Do this:
Identify each line in the rows below that contains the string "tuplet", and copy every such line.

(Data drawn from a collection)
★ ★ ★ ★ ★

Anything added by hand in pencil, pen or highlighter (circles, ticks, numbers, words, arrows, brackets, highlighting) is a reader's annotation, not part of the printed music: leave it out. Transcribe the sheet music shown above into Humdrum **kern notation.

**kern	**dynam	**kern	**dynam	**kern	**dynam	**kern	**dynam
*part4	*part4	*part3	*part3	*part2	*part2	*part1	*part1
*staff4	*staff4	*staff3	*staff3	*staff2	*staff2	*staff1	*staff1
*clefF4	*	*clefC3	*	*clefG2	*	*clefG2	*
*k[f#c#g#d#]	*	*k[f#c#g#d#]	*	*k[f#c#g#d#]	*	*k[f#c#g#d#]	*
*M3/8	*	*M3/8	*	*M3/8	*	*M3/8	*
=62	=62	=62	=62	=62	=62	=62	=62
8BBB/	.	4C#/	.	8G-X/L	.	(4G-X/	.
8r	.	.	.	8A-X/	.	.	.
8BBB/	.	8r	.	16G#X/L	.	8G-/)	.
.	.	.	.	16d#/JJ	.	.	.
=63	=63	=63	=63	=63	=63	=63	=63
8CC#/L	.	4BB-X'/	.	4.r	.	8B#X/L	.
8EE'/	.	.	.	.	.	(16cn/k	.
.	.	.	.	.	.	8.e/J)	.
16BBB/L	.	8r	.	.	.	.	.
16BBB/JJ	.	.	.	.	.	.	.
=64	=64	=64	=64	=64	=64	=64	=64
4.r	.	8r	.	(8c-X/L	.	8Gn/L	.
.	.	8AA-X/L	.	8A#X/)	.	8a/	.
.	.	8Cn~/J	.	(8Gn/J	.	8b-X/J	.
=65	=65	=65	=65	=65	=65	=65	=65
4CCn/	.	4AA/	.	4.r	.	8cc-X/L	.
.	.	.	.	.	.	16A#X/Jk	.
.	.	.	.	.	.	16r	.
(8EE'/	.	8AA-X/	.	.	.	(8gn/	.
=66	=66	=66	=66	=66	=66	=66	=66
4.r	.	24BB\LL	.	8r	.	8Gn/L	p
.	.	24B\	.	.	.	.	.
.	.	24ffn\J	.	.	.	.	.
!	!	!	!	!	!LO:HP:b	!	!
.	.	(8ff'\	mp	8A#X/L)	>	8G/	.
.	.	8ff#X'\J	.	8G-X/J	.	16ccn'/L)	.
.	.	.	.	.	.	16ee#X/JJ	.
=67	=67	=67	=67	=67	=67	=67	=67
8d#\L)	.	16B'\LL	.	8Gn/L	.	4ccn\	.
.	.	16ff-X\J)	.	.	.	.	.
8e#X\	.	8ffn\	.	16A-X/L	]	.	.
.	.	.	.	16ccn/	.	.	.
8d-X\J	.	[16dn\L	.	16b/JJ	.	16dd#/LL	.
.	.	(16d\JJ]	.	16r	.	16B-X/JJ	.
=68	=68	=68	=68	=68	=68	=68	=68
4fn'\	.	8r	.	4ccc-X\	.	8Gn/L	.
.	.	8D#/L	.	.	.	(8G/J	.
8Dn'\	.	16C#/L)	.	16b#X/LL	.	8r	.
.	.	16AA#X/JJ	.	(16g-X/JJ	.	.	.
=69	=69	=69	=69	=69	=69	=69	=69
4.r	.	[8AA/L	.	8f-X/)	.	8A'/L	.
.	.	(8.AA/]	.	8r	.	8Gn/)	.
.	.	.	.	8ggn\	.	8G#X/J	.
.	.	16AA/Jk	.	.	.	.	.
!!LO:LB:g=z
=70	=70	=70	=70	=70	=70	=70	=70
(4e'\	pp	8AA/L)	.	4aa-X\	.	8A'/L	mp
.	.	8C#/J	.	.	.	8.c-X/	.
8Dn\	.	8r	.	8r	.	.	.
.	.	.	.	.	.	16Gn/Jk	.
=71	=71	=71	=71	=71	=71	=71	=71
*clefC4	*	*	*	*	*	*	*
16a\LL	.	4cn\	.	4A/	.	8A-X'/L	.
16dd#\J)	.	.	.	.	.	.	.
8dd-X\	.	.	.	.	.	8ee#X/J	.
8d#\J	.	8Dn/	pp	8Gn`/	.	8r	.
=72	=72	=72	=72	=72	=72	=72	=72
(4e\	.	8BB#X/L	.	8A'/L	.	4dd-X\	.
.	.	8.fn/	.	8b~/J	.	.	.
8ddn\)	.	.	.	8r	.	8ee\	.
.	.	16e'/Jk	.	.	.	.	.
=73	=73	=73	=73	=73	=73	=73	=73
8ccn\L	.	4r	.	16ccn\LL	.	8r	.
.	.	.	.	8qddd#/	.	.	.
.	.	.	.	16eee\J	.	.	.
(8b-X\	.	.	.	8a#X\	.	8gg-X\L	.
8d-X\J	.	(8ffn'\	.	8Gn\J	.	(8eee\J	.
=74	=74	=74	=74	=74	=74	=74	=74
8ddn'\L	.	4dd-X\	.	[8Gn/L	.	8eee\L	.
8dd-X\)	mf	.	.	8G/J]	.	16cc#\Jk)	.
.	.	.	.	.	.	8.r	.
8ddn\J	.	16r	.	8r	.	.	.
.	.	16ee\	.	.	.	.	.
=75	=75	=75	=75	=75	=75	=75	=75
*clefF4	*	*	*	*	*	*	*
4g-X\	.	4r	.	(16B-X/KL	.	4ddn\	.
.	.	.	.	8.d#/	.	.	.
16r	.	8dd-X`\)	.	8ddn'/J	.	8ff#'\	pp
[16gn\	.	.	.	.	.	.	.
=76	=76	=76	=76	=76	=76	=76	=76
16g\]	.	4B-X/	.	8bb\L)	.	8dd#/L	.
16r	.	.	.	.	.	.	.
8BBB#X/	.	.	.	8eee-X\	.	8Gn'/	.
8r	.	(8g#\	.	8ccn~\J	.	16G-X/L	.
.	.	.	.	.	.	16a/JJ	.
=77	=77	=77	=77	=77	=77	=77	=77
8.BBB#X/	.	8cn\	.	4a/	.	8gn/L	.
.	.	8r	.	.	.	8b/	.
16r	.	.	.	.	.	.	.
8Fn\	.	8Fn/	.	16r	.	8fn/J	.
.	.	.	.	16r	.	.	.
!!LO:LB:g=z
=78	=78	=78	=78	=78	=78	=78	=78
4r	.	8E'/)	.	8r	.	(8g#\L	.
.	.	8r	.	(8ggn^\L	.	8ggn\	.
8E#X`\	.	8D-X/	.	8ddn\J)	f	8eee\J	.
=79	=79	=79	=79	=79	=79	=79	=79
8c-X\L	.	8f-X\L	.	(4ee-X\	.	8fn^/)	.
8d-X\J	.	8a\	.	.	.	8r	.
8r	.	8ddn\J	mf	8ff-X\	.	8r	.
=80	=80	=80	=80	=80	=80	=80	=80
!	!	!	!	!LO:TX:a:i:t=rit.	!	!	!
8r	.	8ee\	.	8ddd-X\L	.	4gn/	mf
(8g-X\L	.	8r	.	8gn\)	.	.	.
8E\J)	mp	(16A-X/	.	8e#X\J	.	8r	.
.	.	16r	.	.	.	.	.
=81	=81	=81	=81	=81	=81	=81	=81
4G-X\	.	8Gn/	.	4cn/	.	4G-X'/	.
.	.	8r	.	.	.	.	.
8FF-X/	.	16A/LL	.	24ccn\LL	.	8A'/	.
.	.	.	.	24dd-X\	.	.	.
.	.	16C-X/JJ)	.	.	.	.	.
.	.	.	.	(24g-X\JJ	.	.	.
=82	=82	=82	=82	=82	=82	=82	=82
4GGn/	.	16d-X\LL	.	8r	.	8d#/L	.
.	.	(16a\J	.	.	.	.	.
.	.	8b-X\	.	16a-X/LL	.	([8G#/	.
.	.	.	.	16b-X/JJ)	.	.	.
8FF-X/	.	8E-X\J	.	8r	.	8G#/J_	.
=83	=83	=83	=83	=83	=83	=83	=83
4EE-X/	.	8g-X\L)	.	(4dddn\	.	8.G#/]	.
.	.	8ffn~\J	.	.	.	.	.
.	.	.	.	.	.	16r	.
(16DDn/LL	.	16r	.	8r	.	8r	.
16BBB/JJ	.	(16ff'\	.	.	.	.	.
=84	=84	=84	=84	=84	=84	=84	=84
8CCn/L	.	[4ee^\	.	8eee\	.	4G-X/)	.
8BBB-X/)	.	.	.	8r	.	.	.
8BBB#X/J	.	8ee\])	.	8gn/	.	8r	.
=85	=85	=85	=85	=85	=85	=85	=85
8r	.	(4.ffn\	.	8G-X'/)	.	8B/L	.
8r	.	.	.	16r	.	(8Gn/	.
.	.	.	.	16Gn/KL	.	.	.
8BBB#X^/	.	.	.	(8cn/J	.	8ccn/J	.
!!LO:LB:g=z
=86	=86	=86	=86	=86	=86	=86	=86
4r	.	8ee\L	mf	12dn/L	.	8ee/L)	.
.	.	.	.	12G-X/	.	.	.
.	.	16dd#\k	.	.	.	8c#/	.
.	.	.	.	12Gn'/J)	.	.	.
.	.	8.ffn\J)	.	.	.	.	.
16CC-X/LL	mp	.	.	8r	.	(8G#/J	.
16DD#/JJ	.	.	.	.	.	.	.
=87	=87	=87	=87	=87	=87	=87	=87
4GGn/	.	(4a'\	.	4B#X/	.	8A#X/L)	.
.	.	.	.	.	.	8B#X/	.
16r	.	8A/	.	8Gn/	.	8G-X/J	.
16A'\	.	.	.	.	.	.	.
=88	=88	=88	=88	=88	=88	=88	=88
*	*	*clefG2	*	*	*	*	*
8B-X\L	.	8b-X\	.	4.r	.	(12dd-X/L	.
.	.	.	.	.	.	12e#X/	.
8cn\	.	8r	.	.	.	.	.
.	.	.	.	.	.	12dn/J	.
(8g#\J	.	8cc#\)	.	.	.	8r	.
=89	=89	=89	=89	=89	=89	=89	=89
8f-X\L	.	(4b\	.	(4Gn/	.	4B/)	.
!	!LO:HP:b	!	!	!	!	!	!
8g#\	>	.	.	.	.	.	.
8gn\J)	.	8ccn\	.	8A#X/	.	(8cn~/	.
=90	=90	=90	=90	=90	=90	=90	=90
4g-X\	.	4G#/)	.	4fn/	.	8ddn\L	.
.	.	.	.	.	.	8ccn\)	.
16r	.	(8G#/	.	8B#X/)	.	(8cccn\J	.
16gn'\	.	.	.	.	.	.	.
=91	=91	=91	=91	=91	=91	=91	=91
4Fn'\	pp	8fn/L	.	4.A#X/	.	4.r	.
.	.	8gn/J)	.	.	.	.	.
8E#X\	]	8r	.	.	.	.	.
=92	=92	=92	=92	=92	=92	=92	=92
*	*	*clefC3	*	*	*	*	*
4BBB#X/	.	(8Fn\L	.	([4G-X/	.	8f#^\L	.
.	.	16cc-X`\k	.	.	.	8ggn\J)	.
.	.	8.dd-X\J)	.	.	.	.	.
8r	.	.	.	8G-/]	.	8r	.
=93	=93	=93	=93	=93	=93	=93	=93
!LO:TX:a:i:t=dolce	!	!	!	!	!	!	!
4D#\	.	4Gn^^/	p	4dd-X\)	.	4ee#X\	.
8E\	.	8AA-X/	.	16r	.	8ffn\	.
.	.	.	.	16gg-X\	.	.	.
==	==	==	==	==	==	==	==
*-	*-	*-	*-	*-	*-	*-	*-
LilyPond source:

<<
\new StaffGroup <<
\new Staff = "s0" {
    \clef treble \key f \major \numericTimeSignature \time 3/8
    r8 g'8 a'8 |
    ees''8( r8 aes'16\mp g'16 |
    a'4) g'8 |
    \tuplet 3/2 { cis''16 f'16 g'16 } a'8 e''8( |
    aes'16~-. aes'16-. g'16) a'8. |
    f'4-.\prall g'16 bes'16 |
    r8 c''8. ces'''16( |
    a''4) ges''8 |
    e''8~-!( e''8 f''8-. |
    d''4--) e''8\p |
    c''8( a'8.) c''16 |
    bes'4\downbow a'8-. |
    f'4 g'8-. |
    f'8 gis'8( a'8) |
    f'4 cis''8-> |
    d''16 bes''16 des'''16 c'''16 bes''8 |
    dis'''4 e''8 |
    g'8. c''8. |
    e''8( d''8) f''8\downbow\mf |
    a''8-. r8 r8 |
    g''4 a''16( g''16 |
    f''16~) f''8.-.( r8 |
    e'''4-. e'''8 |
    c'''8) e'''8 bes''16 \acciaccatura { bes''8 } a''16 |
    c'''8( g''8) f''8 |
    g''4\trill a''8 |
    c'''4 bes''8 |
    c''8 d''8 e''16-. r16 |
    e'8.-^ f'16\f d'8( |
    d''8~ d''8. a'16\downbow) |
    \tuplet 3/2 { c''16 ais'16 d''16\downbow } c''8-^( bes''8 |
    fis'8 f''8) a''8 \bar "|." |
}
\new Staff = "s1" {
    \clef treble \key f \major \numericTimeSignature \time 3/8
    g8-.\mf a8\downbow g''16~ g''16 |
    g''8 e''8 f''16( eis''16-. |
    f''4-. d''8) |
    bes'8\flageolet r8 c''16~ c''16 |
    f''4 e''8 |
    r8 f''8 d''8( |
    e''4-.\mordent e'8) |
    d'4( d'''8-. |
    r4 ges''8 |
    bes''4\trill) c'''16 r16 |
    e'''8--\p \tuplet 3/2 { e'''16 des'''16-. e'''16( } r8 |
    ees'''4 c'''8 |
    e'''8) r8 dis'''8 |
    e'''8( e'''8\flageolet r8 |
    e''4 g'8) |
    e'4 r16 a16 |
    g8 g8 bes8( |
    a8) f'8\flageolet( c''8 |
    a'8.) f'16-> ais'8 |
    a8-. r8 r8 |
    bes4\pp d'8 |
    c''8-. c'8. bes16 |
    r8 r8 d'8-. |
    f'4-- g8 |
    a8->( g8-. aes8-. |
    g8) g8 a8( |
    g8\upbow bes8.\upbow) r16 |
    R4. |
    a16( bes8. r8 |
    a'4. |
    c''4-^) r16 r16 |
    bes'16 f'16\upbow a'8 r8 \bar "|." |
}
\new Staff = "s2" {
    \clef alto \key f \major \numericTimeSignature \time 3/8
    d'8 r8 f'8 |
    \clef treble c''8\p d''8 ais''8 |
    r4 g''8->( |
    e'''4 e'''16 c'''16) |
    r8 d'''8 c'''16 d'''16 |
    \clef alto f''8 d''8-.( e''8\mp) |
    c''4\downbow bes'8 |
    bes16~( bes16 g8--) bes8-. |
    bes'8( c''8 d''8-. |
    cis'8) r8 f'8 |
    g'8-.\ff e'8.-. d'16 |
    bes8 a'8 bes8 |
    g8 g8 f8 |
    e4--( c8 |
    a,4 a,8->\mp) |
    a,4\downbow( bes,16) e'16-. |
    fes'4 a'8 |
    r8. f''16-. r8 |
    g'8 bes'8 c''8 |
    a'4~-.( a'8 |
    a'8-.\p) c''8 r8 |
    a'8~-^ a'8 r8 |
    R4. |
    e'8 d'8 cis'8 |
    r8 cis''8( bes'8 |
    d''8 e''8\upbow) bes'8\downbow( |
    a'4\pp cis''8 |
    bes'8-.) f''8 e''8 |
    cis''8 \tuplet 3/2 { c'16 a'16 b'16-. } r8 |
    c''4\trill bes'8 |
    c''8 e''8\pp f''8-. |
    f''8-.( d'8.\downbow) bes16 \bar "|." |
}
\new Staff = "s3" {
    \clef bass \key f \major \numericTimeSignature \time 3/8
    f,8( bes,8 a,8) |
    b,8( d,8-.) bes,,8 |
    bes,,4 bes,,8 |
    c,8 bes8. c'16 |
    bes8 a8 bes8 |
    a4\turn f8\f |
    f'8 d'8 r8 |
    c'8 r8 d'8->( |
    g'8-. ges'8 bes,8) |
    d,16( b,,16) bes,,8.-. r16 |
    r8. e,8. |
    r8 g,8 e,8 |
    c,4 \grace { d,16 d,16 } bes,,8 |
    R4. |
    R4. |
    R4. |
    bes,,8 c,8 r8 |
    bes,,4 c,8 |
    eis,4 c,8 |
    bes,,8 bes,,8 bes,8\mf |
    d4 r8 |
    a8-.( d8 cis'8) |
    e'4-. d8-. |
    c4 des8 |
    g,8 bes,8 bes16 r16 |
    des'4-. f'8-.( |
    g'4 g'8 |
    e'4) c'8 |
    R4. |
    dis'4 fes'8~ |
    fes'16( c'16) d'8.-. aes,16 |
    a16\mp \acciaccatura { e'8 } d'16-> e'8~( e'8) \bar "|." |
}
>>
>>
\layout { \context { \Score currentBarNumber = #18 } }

★ ★ ★ ★ ★

Problem solution:
    \tuplet 3/2 { cis''16 f'16 g'16 } a'8 e''8( |
    \tuplet 3/2 { c''16 ais'16 d''16\downbow } c''8-^( bes''8 |
    e'''8--\p \tuplet 3/2 { e'''16 des'''16-. e'''16( } r8 |
    cis''8 \tuplet 3/2 { c'16 a'16 b'16-. } r8 |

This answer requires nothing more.